Record set>

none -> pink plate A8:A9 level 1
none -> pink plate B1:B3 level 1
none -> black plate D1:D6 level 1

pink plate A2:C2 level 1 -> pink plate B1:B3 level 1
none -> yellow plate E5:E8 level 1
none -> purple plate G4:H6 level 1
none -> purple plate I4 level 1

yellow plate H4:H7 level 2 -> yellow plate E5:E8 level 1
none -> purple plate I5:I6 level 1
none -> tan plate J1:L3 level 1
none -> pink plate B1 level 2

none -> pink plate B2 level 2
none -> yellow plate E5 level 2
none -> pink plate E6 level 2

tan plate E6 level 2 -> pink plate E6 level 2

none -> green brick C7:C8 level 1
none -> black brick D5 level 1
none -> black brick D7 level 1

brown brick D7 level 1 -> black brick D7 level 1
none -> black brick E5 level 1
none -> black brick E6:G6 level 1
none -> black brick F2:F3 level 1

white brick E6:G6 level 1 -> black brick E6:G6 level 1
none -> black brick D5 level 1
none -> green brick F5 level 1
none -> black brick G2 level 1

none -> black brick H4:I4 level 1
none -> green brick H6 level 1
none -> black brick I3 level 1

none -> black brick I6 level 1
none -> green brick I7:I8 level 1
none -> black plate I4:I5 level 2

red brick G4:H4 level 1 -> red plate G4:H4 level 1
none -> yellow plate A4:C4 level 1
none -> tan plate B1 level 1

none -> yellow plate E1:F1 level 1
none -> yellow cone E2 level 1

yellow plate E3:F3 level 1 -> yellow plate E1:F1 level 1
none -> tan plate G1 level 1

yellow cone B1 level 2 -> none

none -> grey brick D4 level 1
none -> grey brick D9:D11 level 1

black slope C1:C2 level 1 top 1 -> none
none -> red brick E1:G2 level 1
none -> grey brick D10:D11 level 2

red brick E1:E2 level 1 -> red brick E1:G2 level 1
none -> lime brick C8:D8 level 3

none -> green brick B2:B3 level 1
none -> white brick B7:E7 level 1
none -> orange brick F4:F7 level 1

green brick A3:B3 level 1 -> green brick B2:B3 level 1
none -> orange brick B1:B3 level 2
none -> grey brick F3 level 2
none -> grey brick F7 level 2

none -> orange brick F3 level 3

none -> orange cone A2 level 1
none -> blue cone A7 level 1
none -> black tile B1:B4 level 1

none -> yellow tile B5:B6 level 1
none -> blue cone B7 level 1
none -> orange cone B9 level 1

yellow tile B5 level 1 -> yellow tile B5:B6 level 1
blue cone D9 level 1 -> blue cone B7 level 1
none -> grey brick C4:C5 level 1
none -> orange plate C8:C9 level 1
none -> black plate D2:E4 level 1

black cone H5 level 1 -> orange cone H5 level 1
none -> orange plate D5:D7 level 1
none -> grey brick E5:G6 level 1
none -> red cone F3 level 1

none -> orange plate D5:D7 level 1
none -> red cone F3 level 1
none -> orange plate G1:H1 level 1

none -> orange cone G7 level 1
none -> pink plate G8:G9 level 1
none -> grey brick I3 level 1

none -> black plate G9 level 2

To do> Every record above must be repeated word for word.

Reply to the task>
none -> pink plate A8:A9 level 1
none -> pink plate B1:B3 level 1
none -> black plate D1:D6 level 1

pink plate A2:C2 level 1 -> pink plate B1:B3 level 1
none -> yellow plate E5:E8 level 1
none -> purple plate G4:H6 level 1
none -> purple plate I4 level 1

yellow plate H4:H7 level 2 -> yellow plate E5:E8 level 1
none -> purple plate I5:I6 level 1
none -> tan plate J1:L3 level 1
none -> pink plate B1 level 2

none -> pink plate B2 level 2
none -> yellow plate E5 level 2
none -> pink plate E6 level 2

tan plate E6 level 2 -> pink plate E6 level 2

none -> green brick C7:C8 level 1
none -> black brick D5 level 1
none -> black brick D7 level 1

brown brick D7 level 1 -> black brick D7 level 1
none -> black brick E5 level 1
none -> black brick E6:G6 level 1
none -> black brick F2:F3 level 1

white brick E6:G6 level 1 -> black brick E6:G6 level 1
none -> black brick D5 level 1
none -> green brick F5 level 1
none -> black brick G2 level 1

none -> black brick H4:I4 level 1
none -> green brick H6 level 1
none -> black brick I3 level 1

none -> black brick I6 level 1
none -> green brick I7:I8 level 1
none -> black plate I4:I5 level 2

red brick G4:H4 level 1 -> red plate G4:H4 level 1
none -> yellow plate A4:C4 level 1
none -> tan plate B1 level 1

none -> yellow plate E1:F1 level 1
none -> yellow cone E2 level 1

yellow plate E3:F3 level 1 -> yellow plate E1:F1 level 1
none -> tan plate G1 level 1

yellow cone B1 level 2 -> none

none -> grey brick D4 level 1
none -> grey brick D9:D11 level 1

black slope C1:C2 level 1 top 1 -> none
none -> red brick E1:G2 level 1
none -> grey brick D10:D11 level 2

red brick E1:E2 level 1 -> red brick E1:G2 level 1
none -> lime brick C8:D8 level 3

none -> green brick B2:B3 level 1
none -> white brick B7:E7 level 1
none -> orange brick F4:F7 level 1

green brick A3:B3 level 1 -> green brick B2:B3 level 1
none -> orange brick B1:B3 level 2
none -> grey brick F3 level 2
none -> grey brick F7 level 2

none -> orange brick F3 level 3

none -> orange cone A2 level 1
none -> blue cone A7 level 1
none -> black tile B1:B4 level 1

none -> yellow tile B5:B6 level 1
none -> blue cone B7 level 1
none -> orange cone B9 level 1

yellow tile B5 level 1 -> yellow tile B5:B6 level 1
blue cone D9 level 1 -> blue cone B7 level 1
none -> grey brick C4:C5 level 1
none -> orange plate C8:C9 level 1
none -> black plate D2:E4 level 1

black cone H5 level 1 -> orange cone H5 level 1
none -> orange plate D5:D7 level 1
none -> grey brick E5:G6 level 1
none -> red cone F3 level 1

none -> orange plate D5:D7 level 1
none -> red cone F3 level 1
none -> orange plate G1:H1 level 1

none -> orange cone G7 level 1
none -> pink plate G8:G9 level 1
none -> grey brick I3 level 1

none -> black plate G9 level 2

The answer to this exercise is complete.